About this task
In the answer, give the entries below exactly, from the first line through the line with "SW1: button (GND, SIG21)", with every picture omitted.
---- Records for this exercise
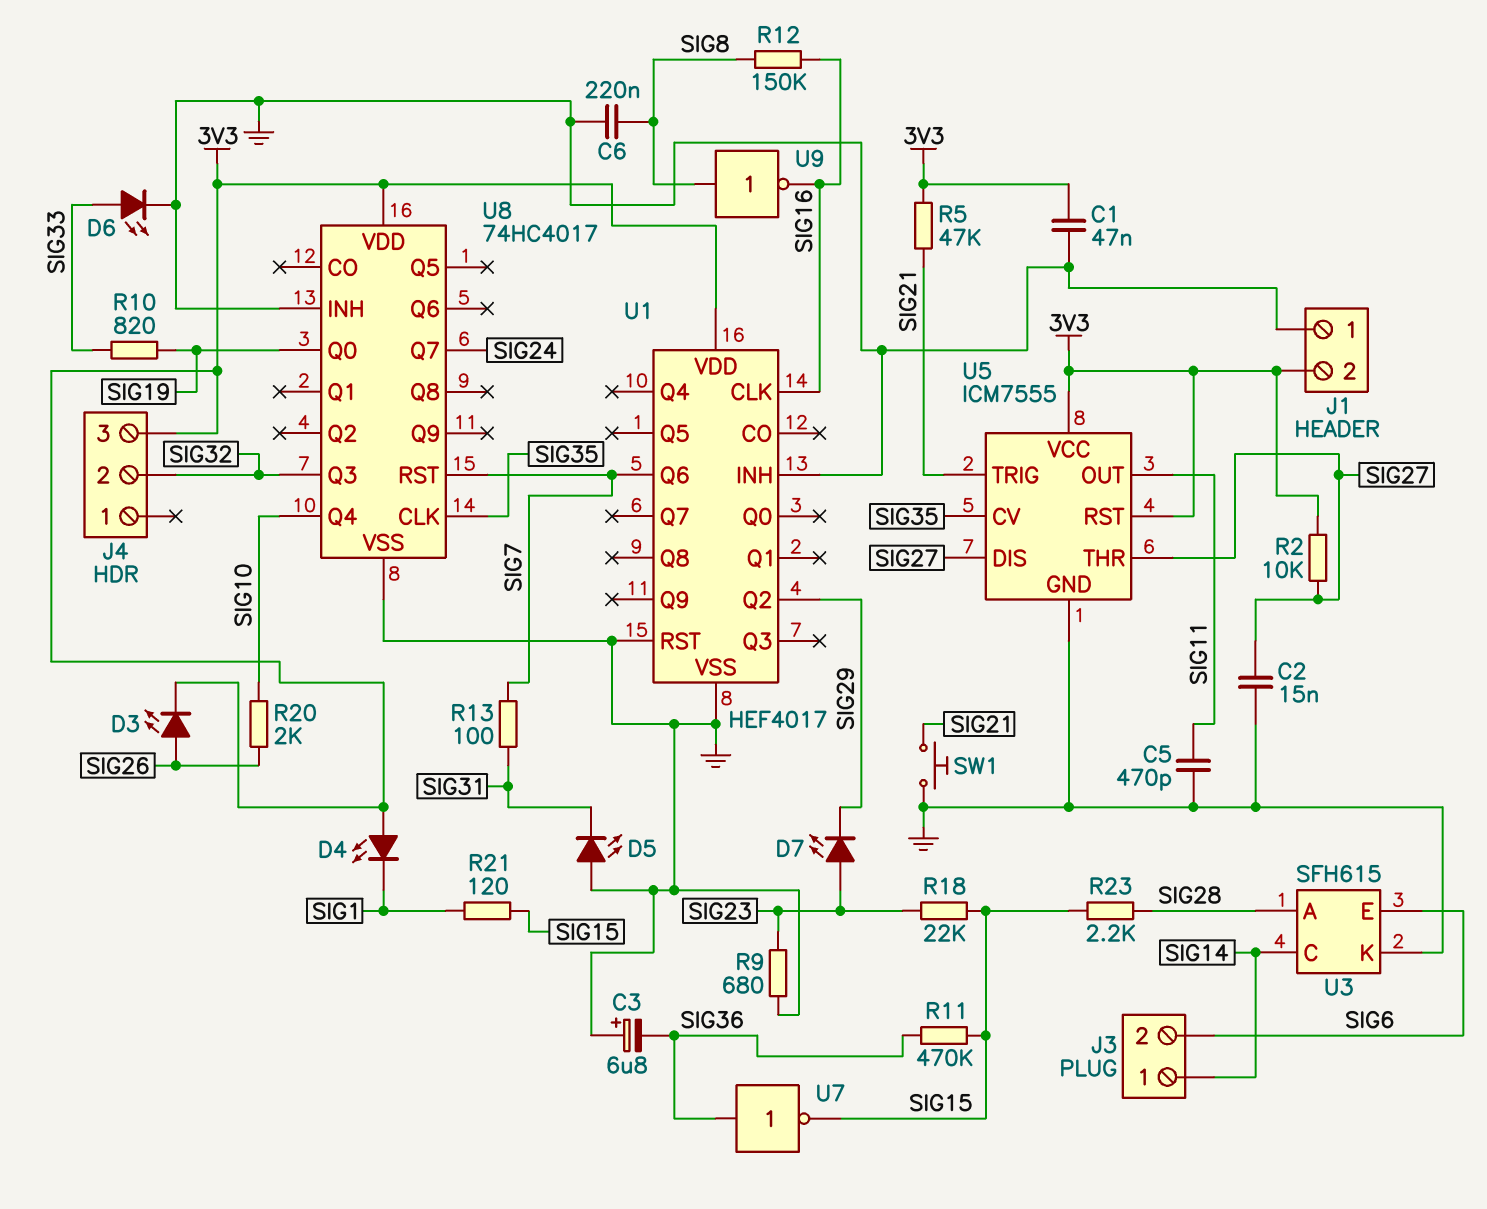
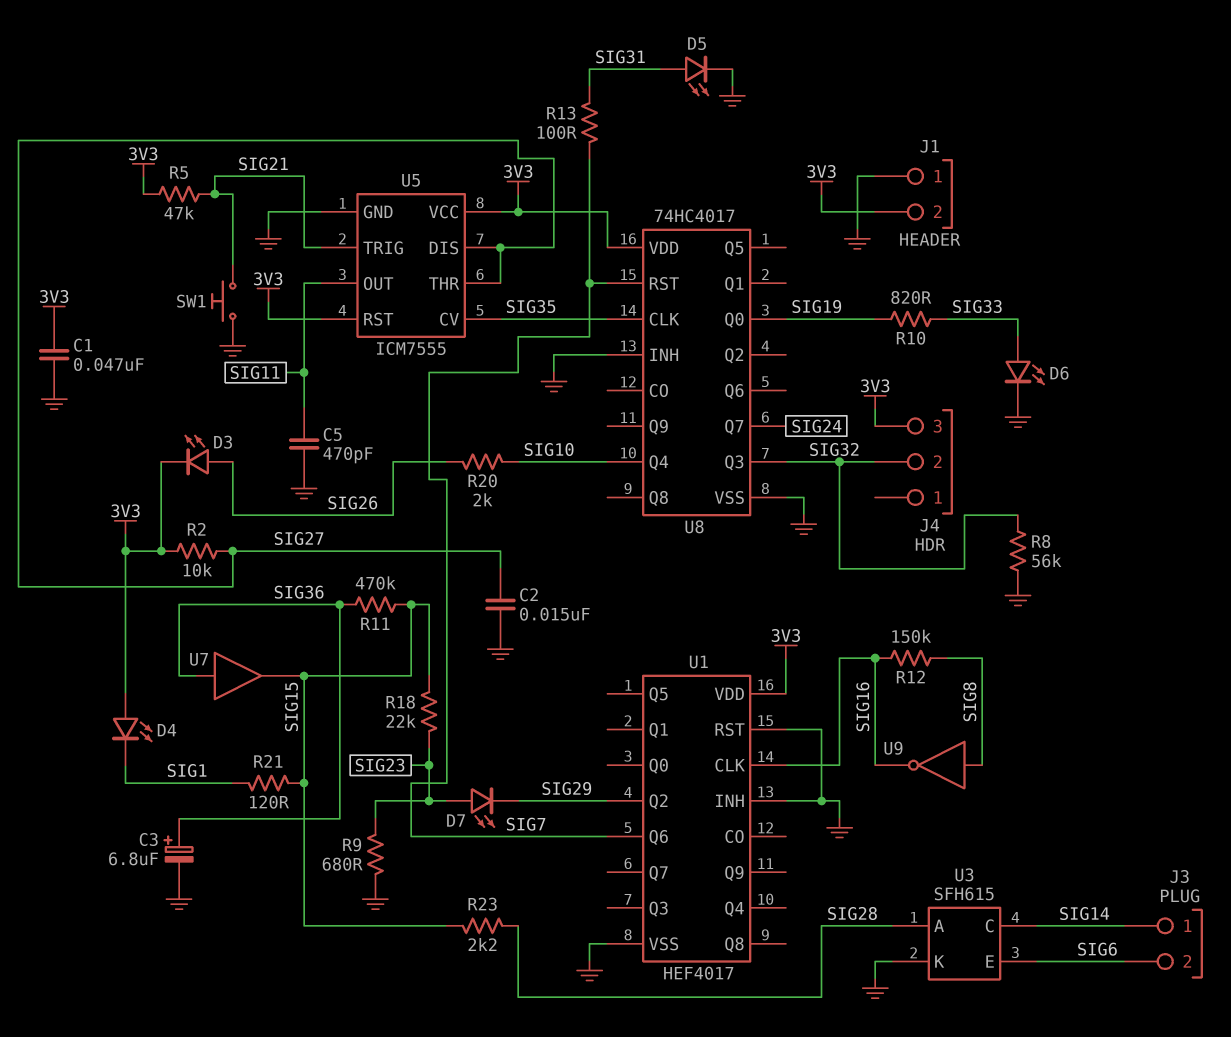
C3: 6.8uF (plus GND, minus SIG36) -> 6.8uF (plus SIG36, minus GND)
C6: 220nF (GND, SIG8) -> none
D5: LED (A GND, K SIG31) -> LED (A SIG31, K GND)
R8: none -> 56k (GND, SIG32)
U7: NOT (in SIG36, out SIG15) -> buffer (in SIG36, out SIG15)

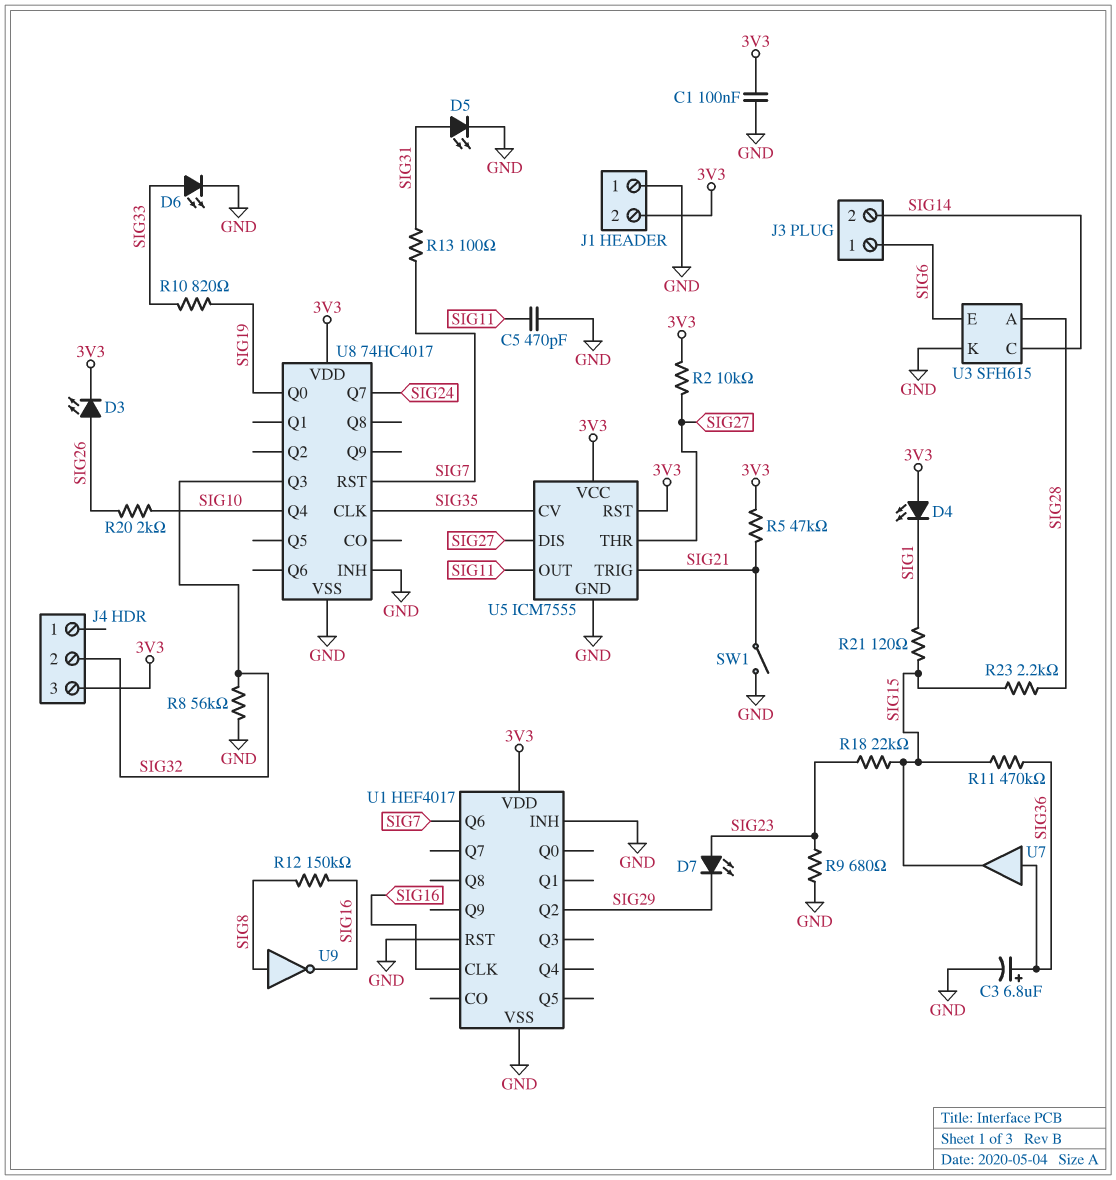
C1: 47nF (3V3, GND) -> 100nF (3V3, GND)
C2: 15nF (GND, SIG27) -> none
J3 pin 1: SIG14 -> SIG6
J3 pin 2: SIG6 -> SIG14
SW1: button (GND, SIG21) -> switch (GND, SIG21)

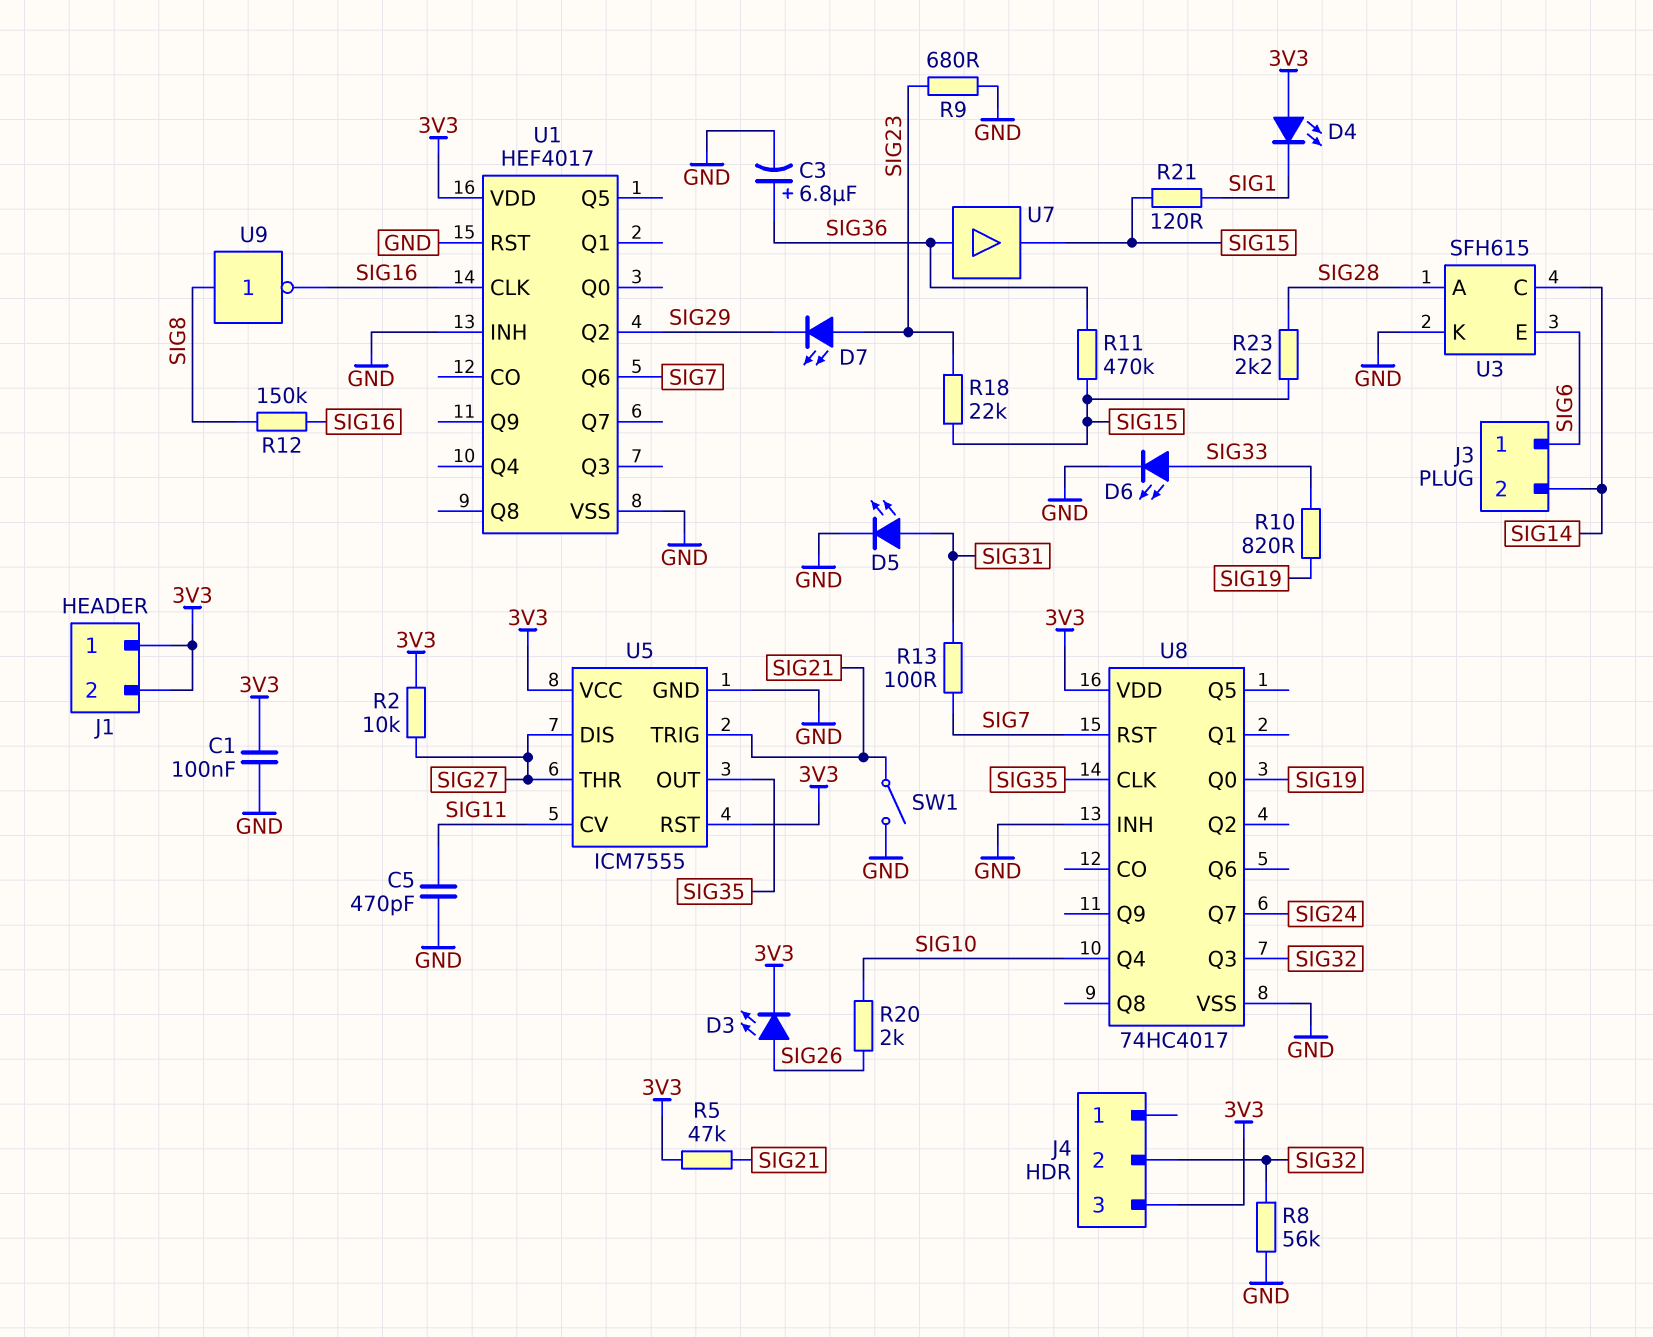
J1 pin 1: GND -> 3V3
U5 pin CV: SIG35 -> SIG11
U5 pin OUT: SIG11 -> SIG35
--------
Exercise answer
C3: 6.8uF (plus GND, minus SIG36) -> 6.8uF (plus SIG36, minus GND)
C6: 220nF (GND, SIG8) -> none
D5: LED (A GND, K SIG31) -> LED (A SIG31, K GND)
R8: none -> 56k (GND, SIG32)
U7: NOT (in SIG36, out SIG15) -> buffer (in SIG36, out SIG15)

C1: 47nF (3V3, GND) -> 100nF (3V3, GND)
C2: 15nF (GND, SIG27) -> none
J3 pin 1: SIG14 -> SIG6
J3 pin 2: SIG6 -> SIG14
SW1: button (GND, SIG21) -> switch (GND, SIG21)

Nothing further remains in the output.